START Source records

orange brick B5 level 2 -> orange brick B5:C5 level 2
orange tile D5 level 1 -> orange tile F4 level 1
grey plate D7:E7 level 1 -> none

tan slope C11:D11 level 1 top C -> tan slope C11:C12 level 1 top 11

END Source records
START Source records

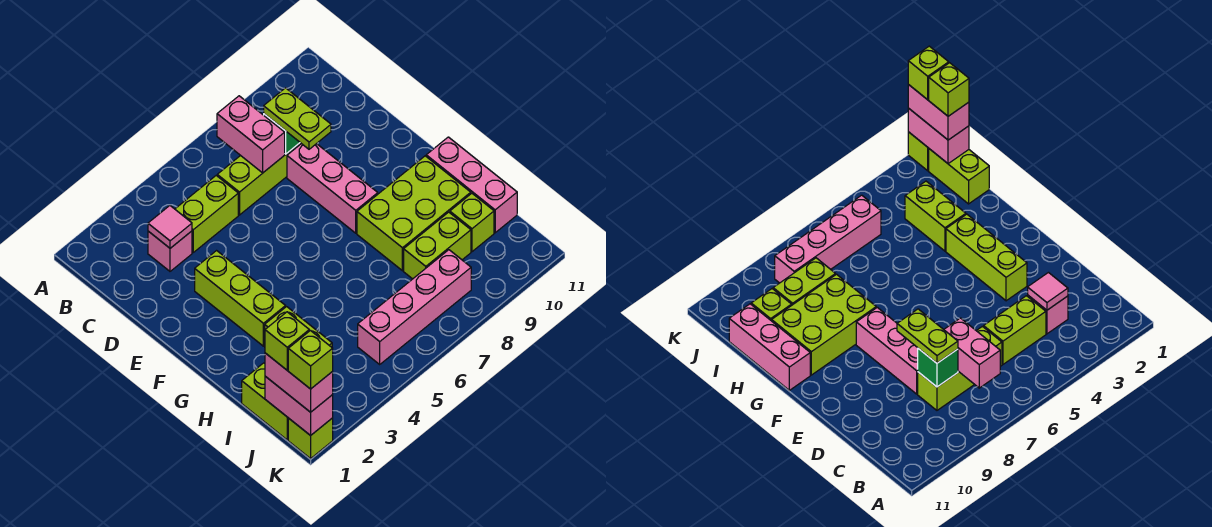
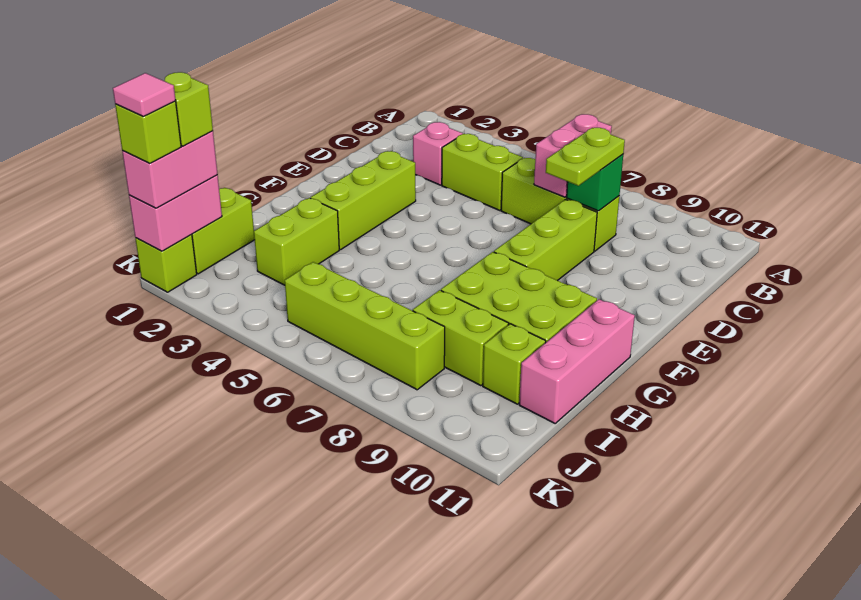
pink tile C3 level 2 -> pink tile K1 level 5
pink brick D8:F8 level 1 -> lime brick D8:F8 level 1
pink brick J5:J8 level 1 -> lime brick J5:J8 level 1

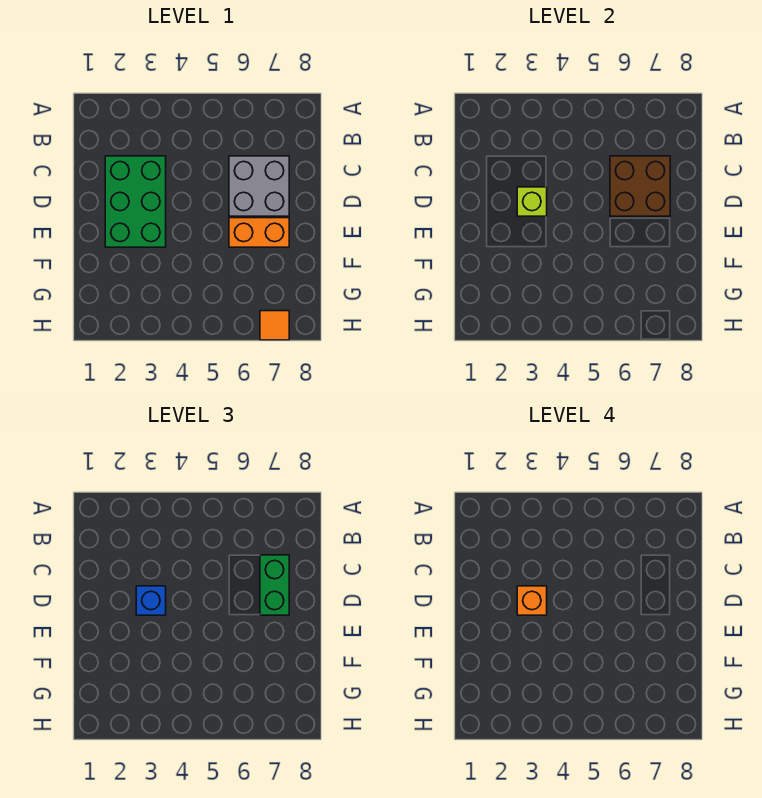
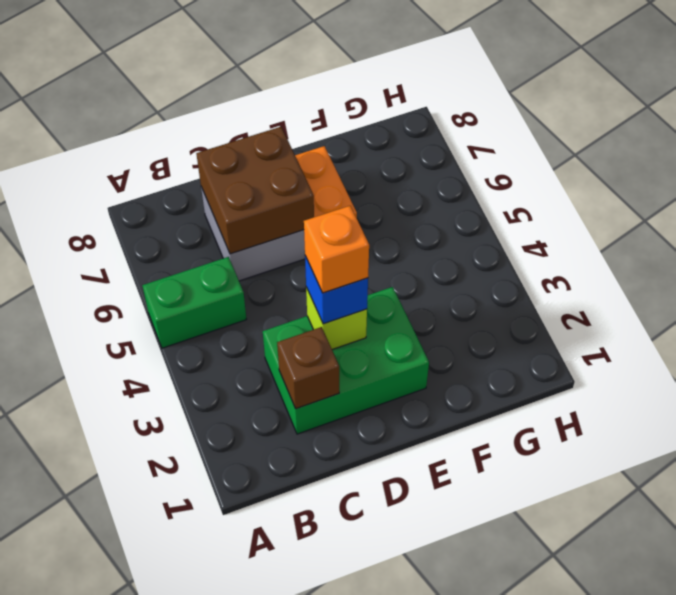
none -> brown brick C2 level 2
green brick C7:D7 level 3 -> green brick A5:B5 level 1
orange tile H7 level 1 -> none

END Source records

Above are some lines. Repeat exactly, and only, those from the line that has "orange brick B5 level" through the line that has "tan slope C11:D11".

orange brick B5 level 2 -> orange brick B5:C5 level 2
orange tile D5 level 1 -> orange tile F4 level 1
grey plate D7:E7 level 1 -> none

tan slope C11:D11 level 1 top C -> tan slope C11:C12 level 1 top 11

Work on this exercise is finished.